INFORMATION SHOWN:
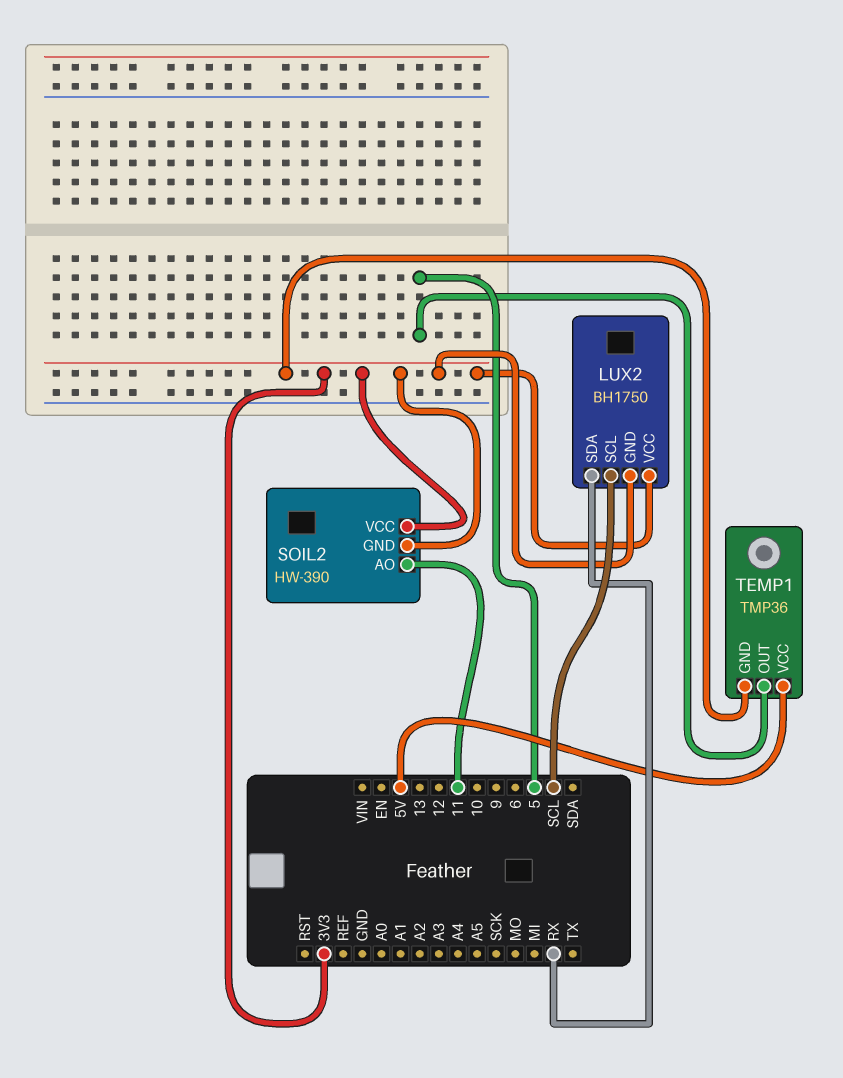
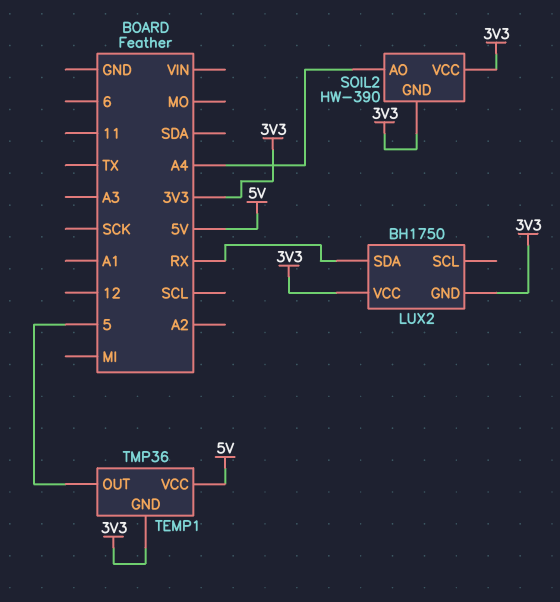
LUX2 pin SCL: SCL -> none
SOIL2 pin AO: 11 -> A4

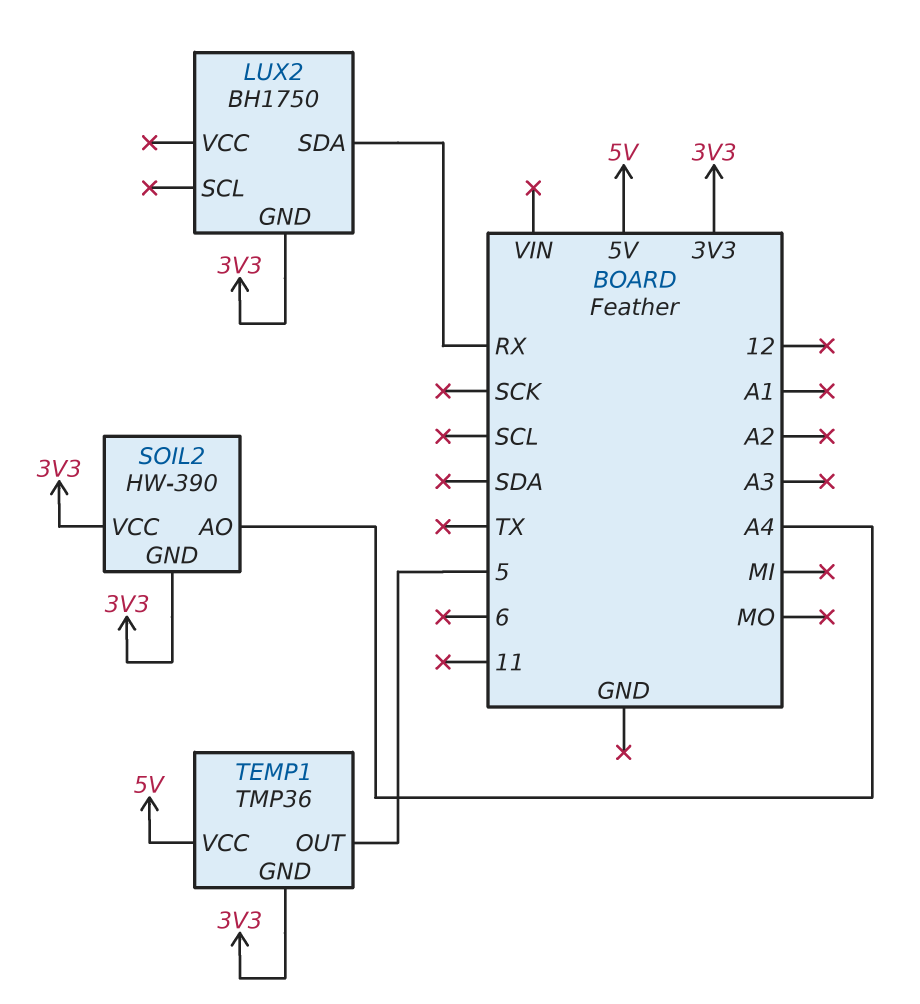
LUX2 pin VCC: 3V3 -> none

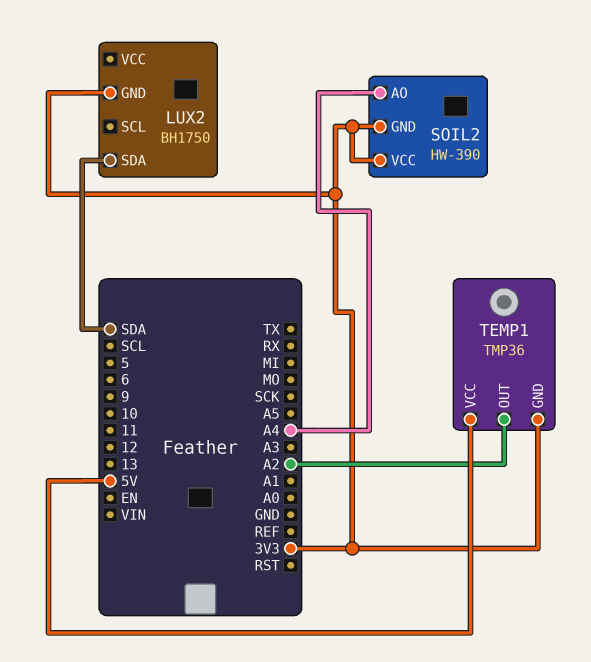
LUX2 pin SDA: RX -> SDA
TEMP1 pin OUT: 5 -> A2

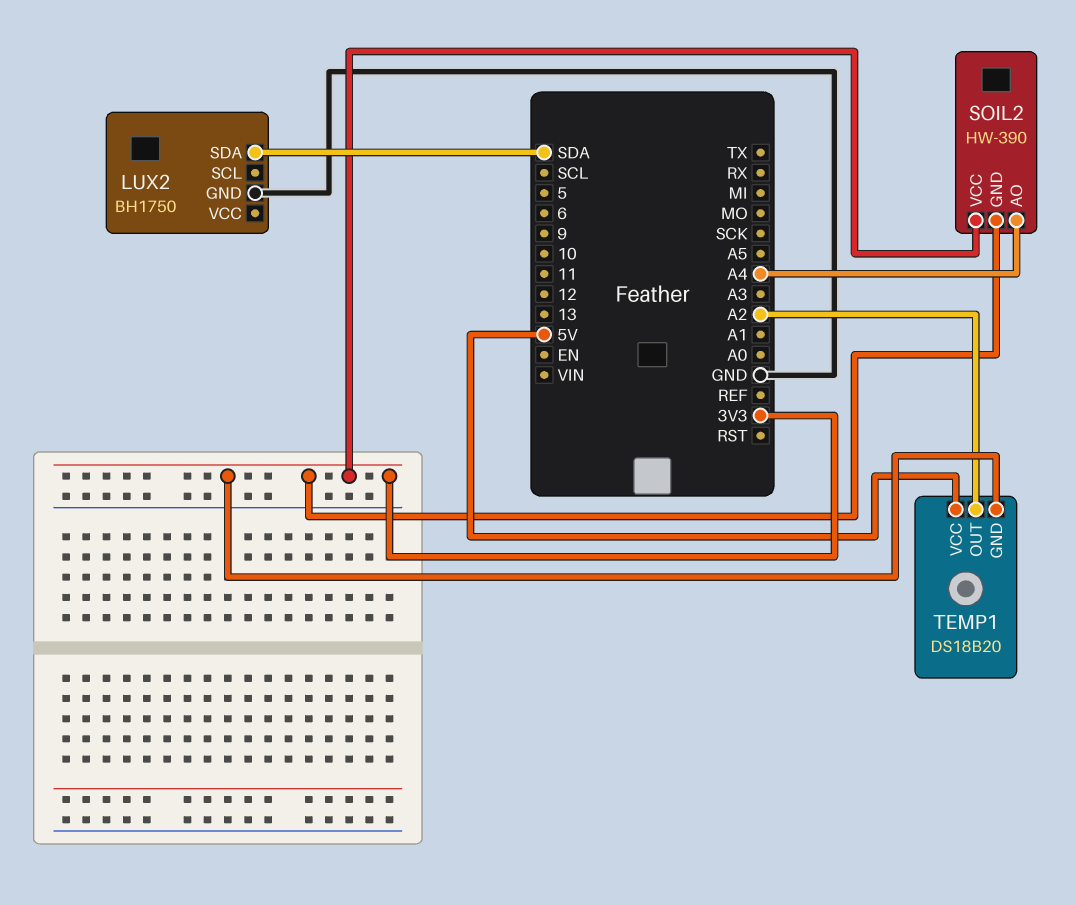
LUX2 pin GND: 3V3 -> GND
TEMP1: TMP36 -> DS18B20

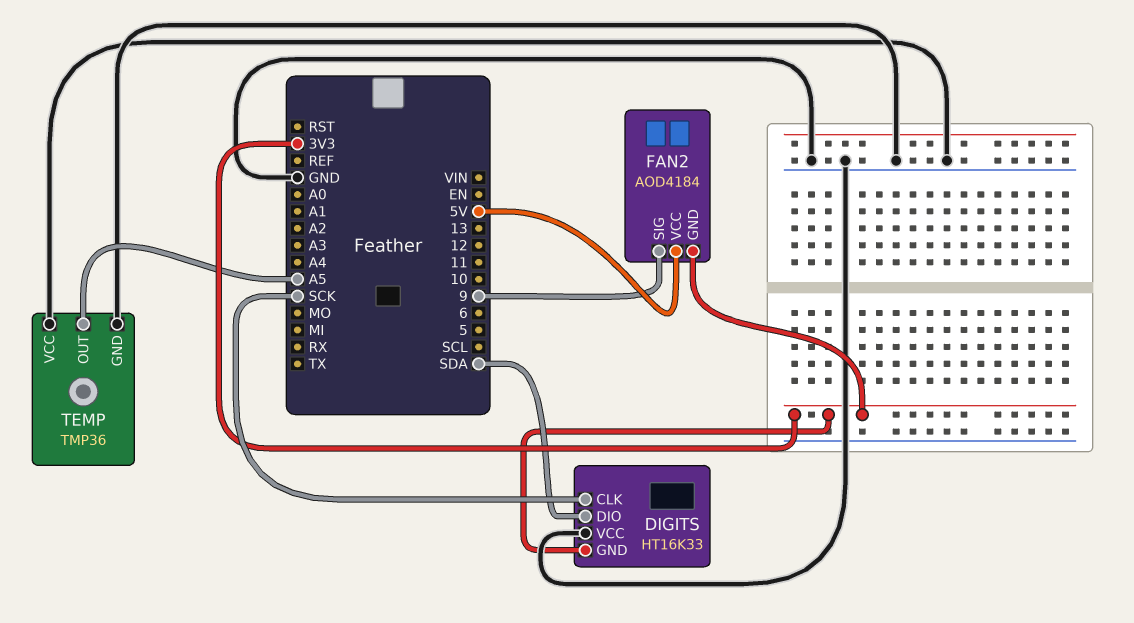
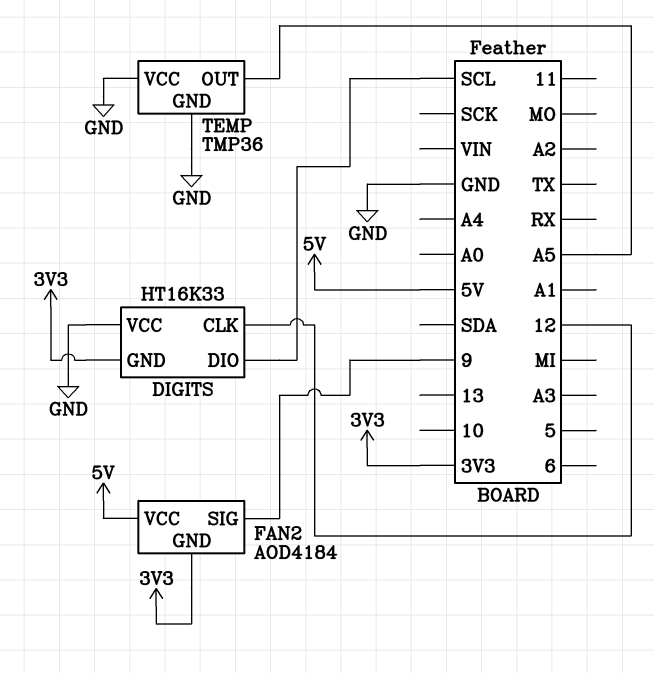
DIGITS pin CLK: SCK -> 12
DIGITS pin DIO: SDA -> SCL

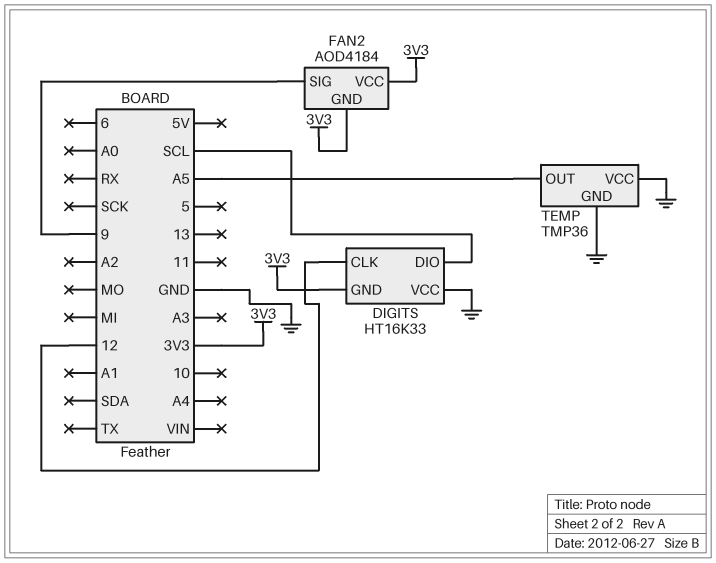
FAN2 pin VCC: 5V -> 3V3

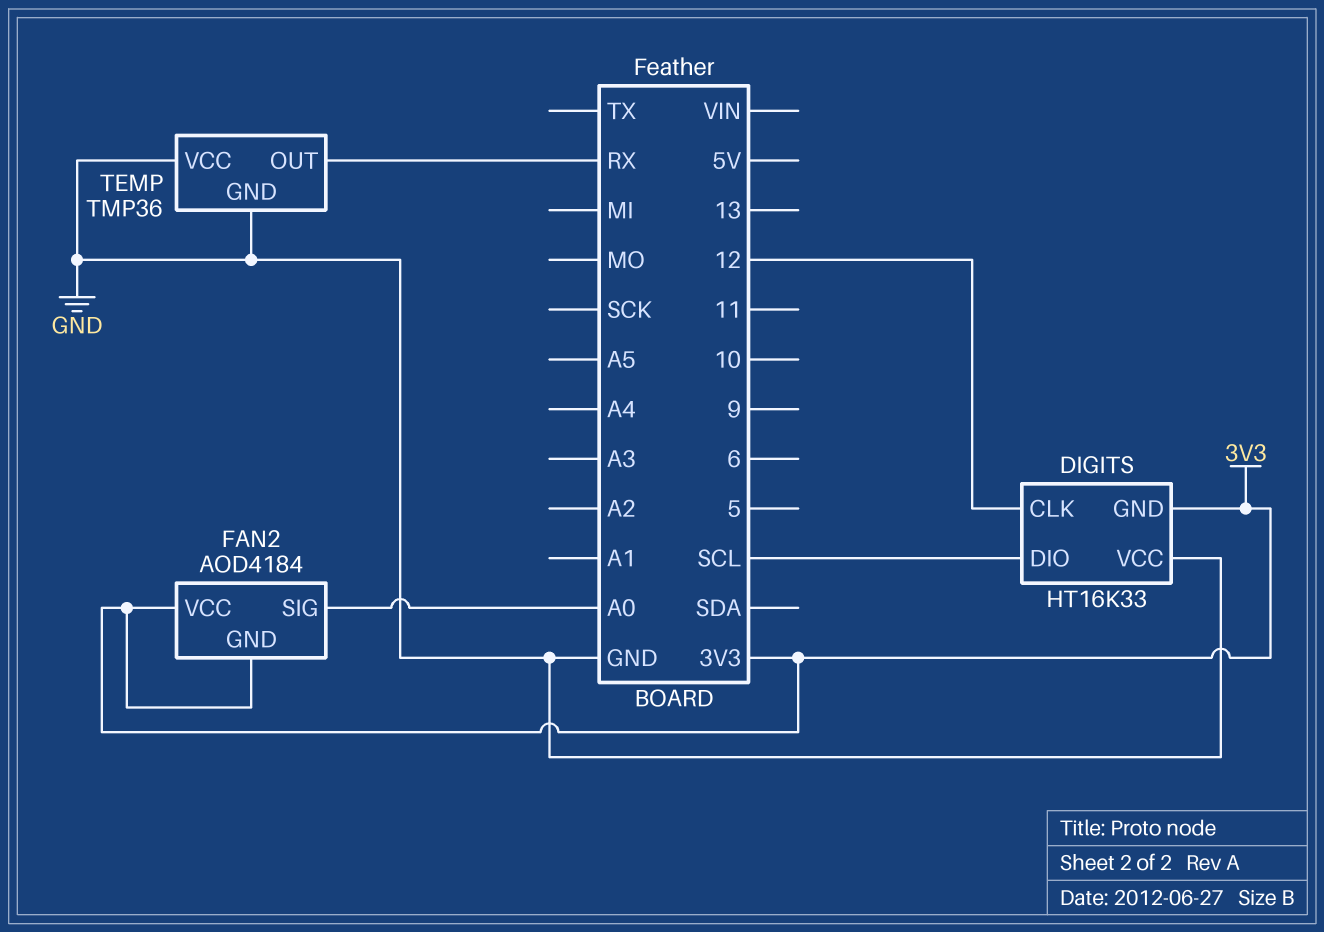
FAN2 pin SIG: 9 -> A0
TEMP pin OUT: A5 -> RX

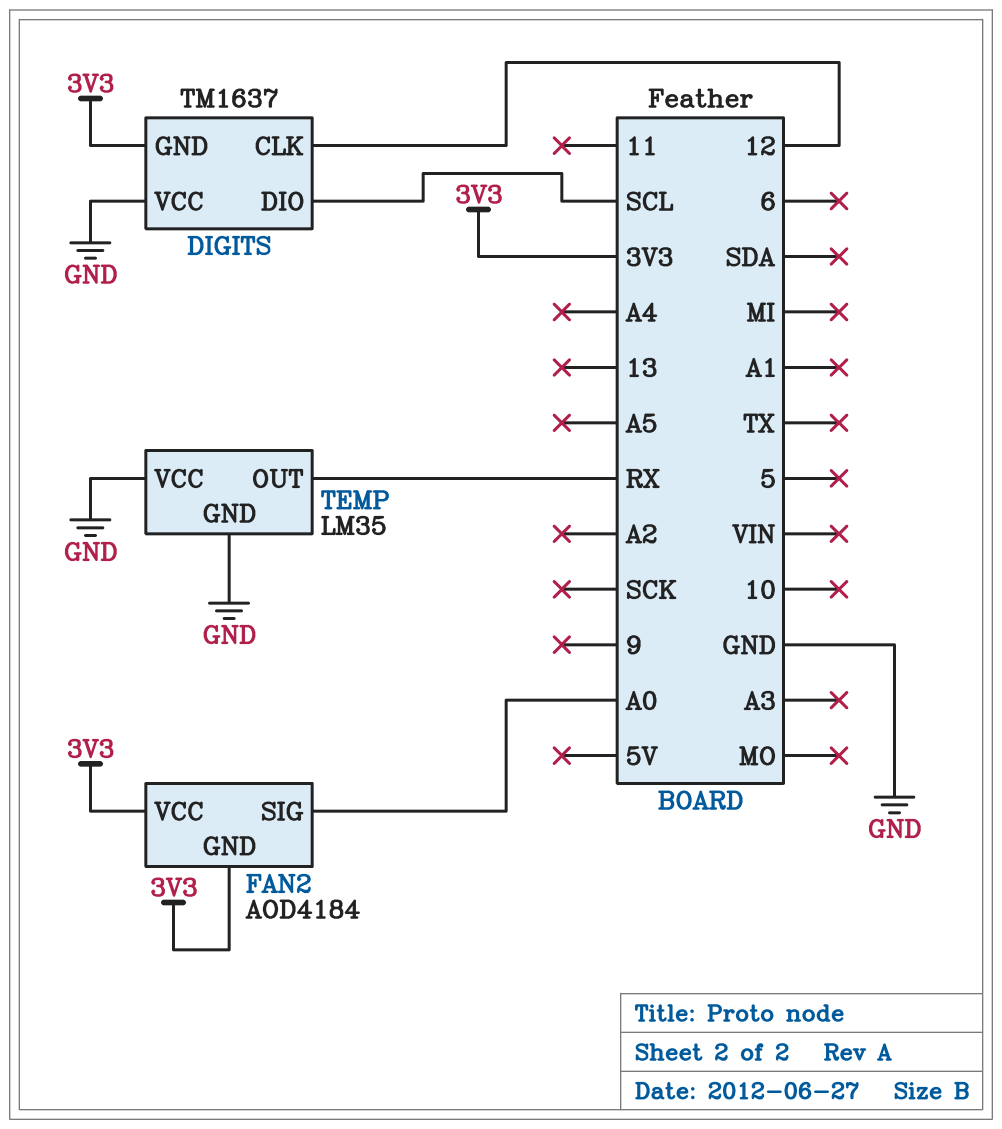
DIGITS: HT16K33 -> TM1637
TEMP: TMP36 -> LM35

AIM OF THE TASK: For every line of the records that includes the string "DIGITS", add one to a tally; the answer is that tally alone.

FINISHED TASK: 3